__Task to complete__: Return exactly, please, the line that contains "grey ruler: 4 -> 3" and every line after it through the end of the material that follows, leaving pictures aside.

--- Information Enclosed Below ---

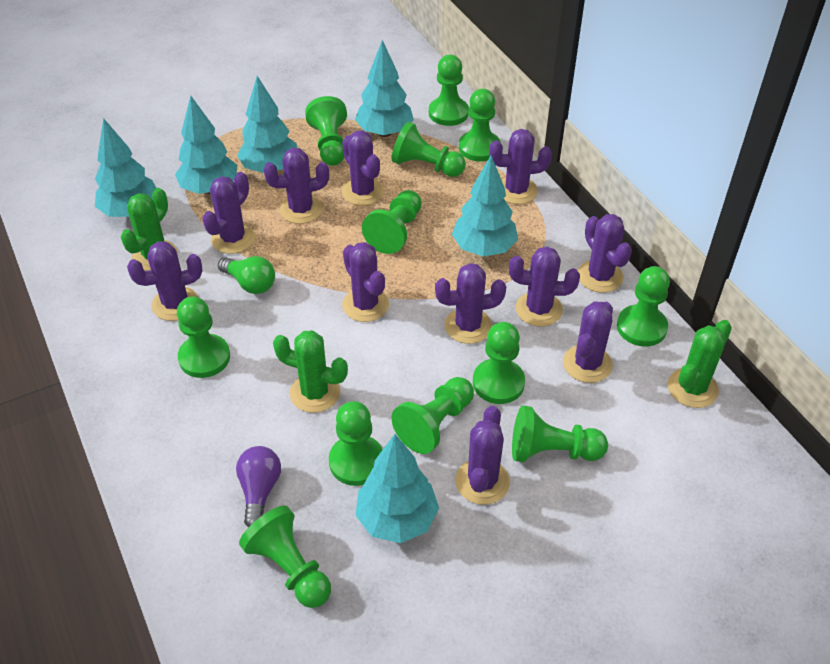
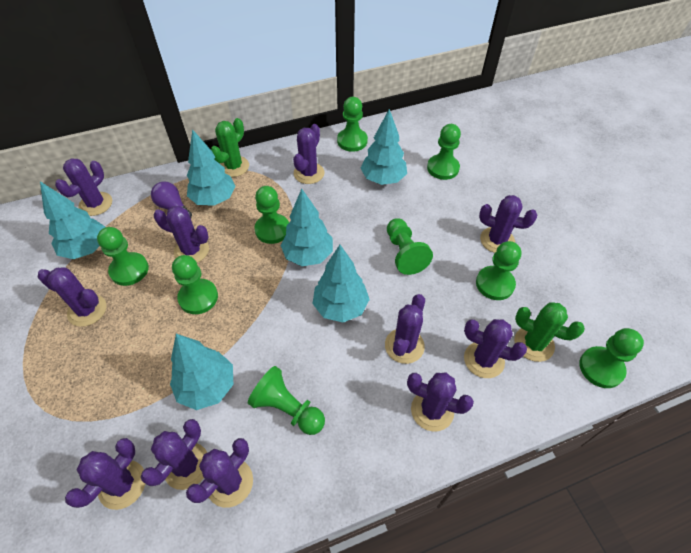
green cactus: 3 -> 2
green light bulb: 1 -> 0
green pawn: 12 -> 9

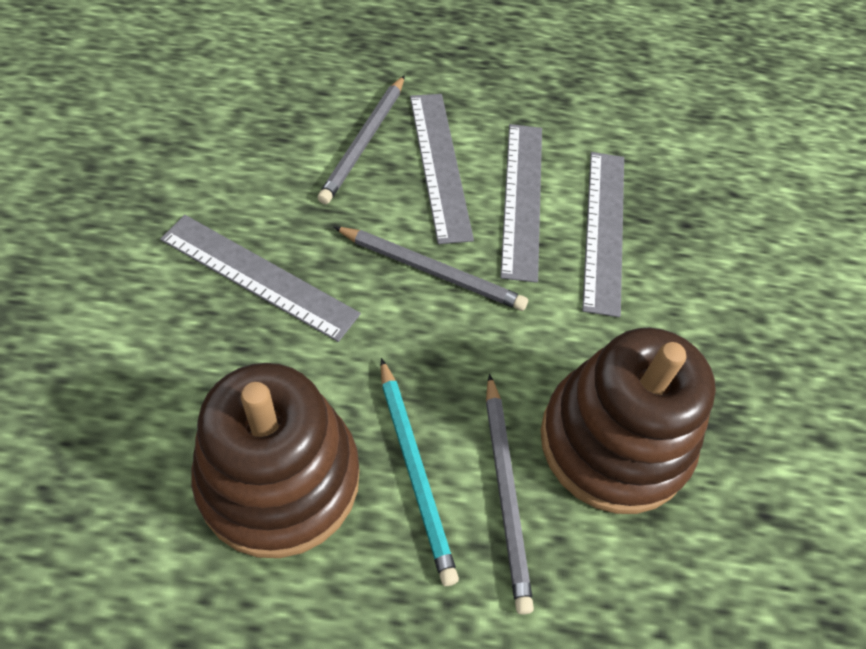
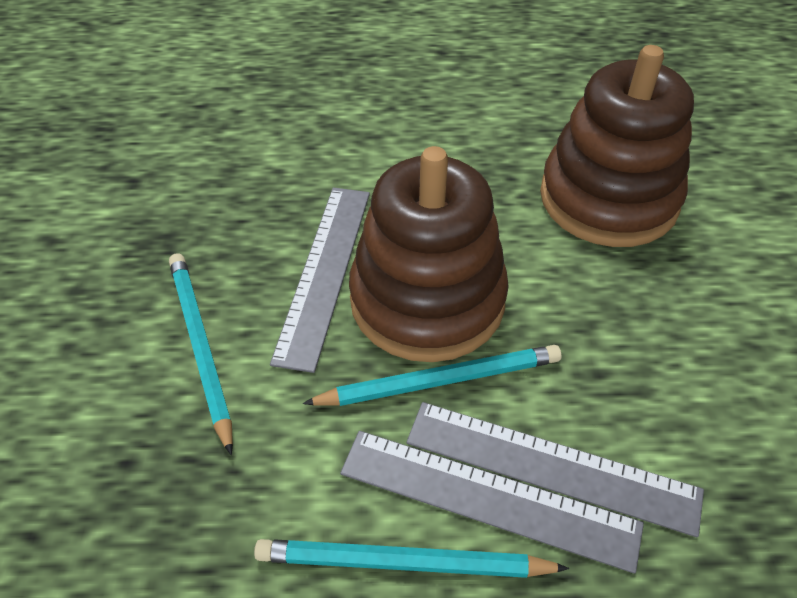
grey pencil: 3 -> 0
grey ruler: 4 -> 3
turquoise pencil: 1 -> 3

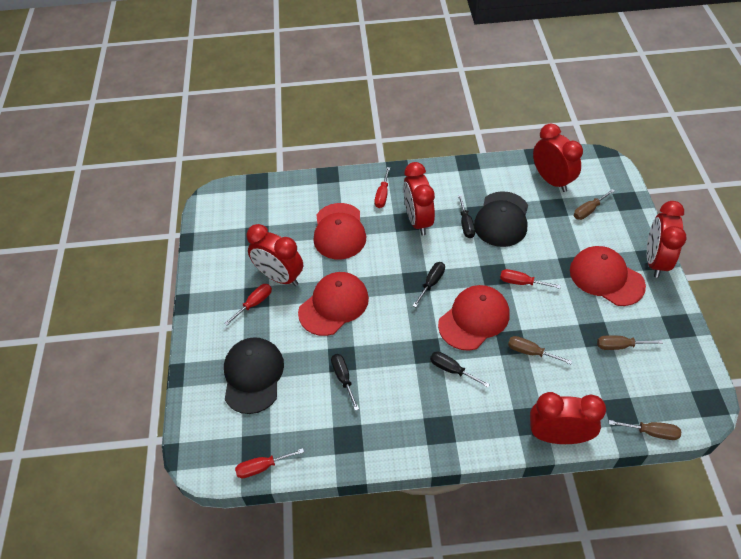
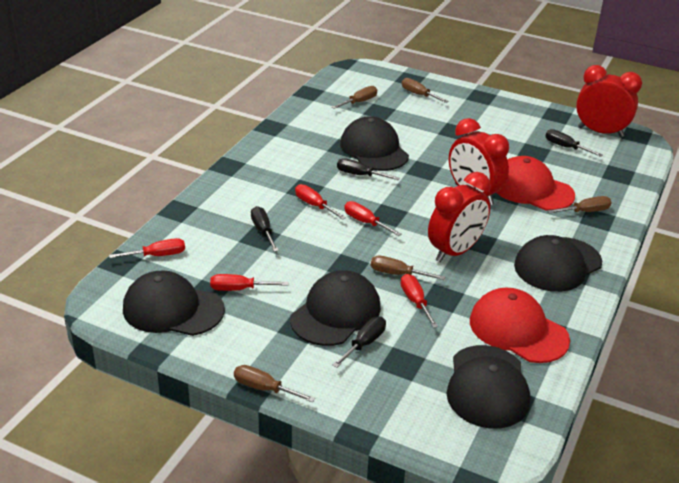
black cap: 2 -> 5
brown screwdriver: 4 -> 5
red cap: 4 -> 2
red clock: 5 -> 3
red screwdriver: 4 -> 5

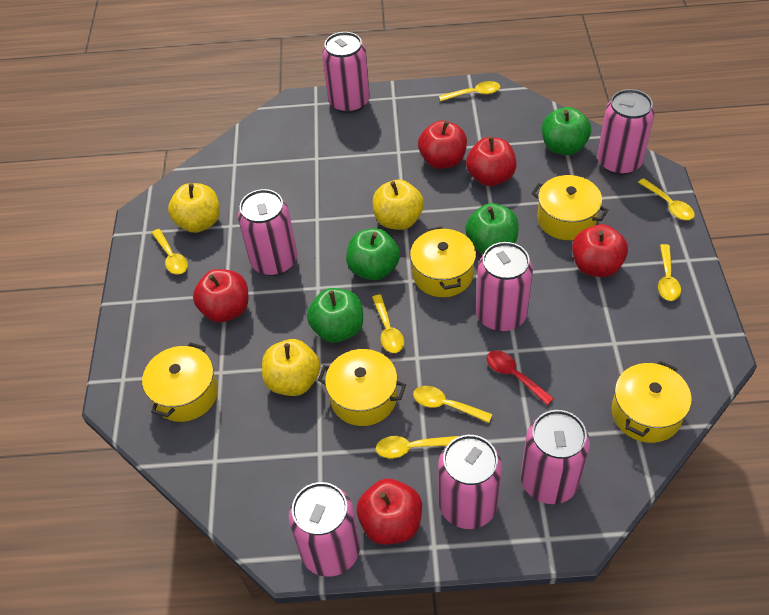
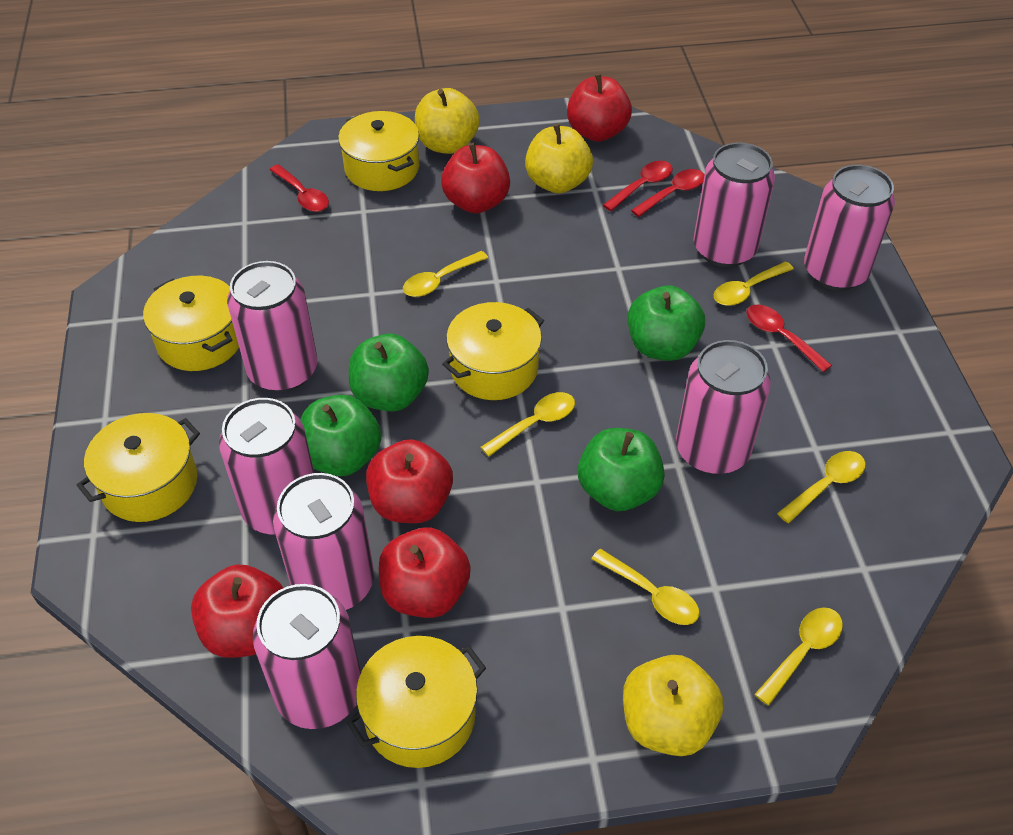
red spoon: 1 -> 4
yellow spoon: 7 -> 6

--- End of Enclosed Information ---

__Answer to this problem__:
grey ruler: 4 -> 3
turquoise pencil: 1 -> 3

black cap: 2 -> 5
brown screwdriver: 4 -> 5
red cap: 4 -> 2
red clock: 5 -> 3
red screwdriver: 4 -> 5

red spoon: 1 -> 4
yellow spoon: 7 -> 6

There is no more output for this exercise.